**EXERCISE REQUIREMENTS**. If a line of the listing contains the string "screwdriver", return that line.

**GIVEN DATA**.
★ ★ ★
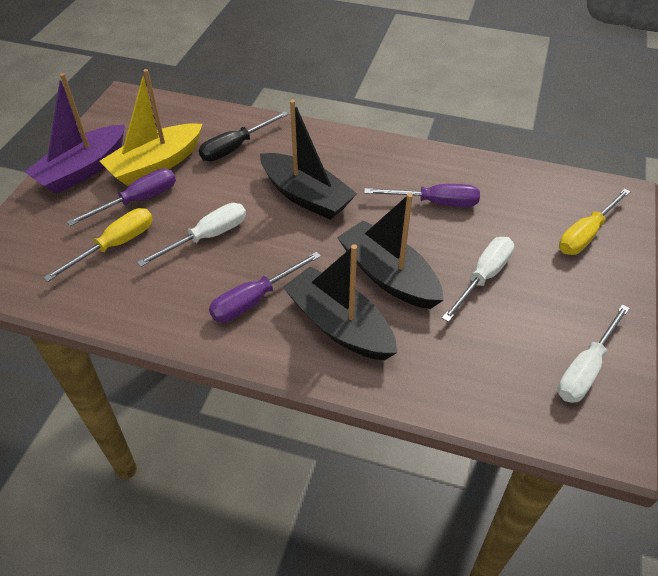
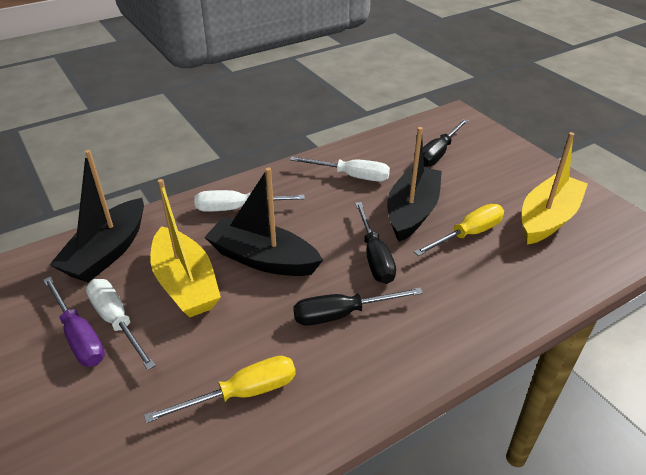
black screwdriver: 1 -> 3
purple boat: 1 -> 0
purple screwdriver: 3 -> 1
yellow boat: 1 -> 2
★ ★ ★
**ANSWER SPACE**.
black screwdriver: 1 -> 3
purple screwdriver: 3 -> 1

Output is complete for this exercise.